(RAW DATA)

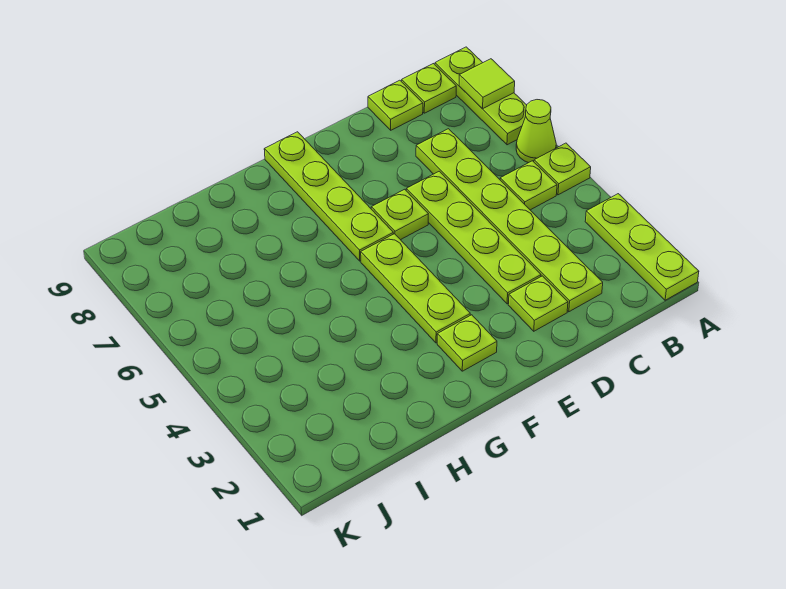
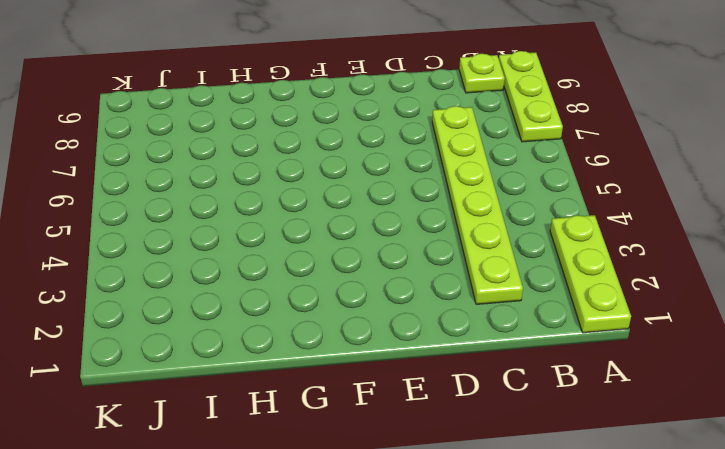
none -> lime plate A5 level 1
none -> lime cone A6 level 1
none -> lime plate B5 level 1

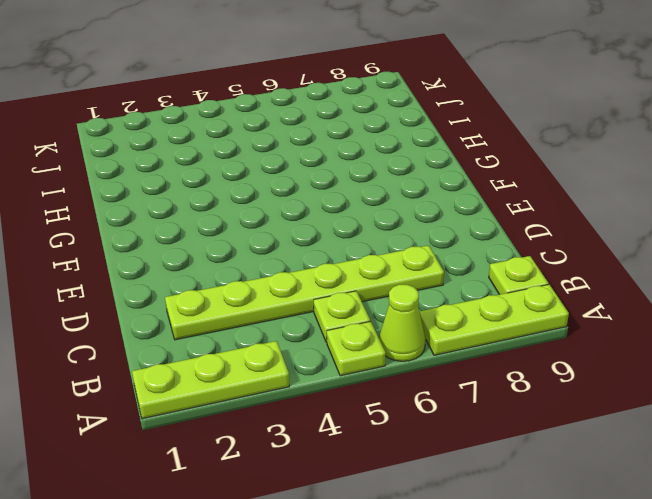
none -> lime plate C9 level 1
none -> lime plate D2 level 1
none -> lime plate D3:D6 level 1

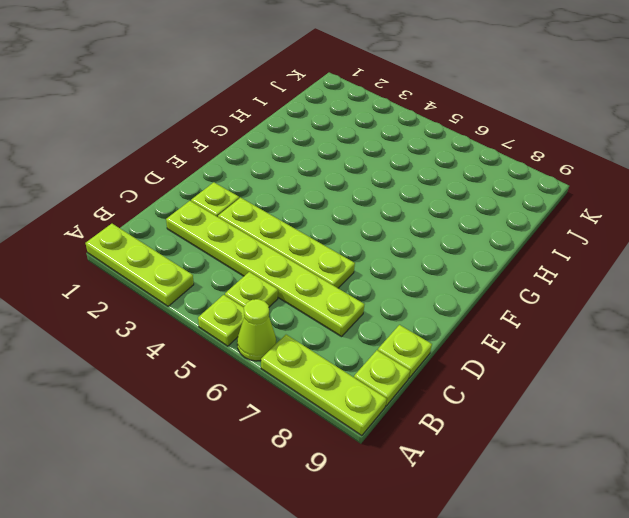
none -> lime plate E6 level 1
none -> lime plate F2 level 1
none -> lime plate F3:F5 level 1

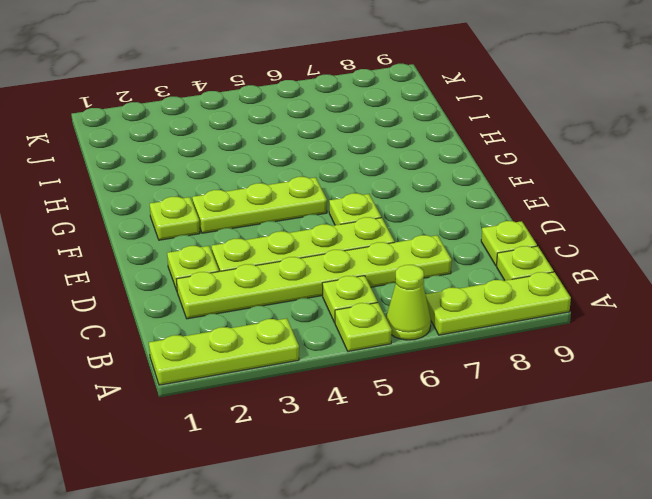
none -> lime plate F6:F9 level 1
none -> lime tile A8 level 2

(End RAW DATA)

■ **DIRECTIONS FOR THIS TASK**: Print every entry above verbatim but drop the images.

■ **RESPONSE FOR THIS EXERCISE**:
none -> lime plate A5 level 1
none -> lime cone A6 level 1
none -> lime plate B5 level 1

none -> lime plate C9 level 1
none -> lime plate D2 level 1
none -> lime plate D3:D6 level 1

none -> lime plate E6 level 1
none -> lime plate F2 level 1
none -> lime plate F3:F5 level 1

none -> lime plate F6:F9 level 1
none -> lime tile A8 level 2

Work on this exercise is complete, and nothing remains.